Object correspondence data:

*** Block opens ***

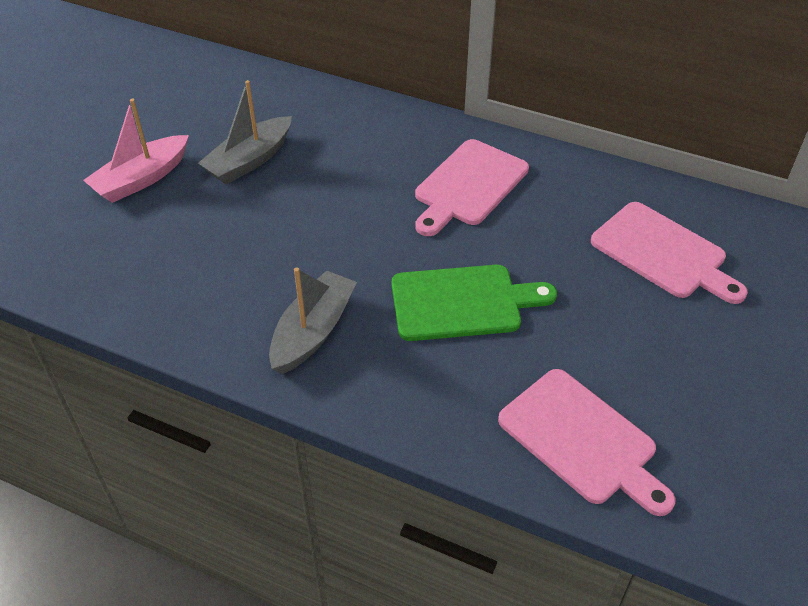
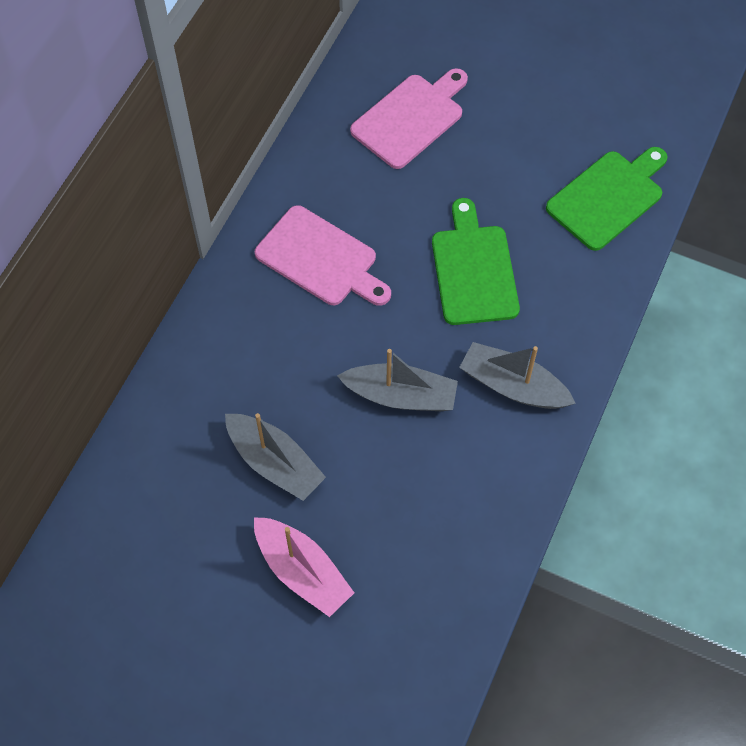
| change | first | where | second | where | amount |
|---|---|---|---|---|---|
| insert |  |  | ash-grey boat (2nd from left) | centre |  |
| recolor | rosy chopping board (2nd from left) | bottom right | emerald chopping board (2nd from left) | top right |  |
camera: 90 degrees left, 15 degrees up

*** Block closes ***

**What the task asks**
After checking the entries, state how many lines contain "left", and write nothing but the number.

**Response area**
3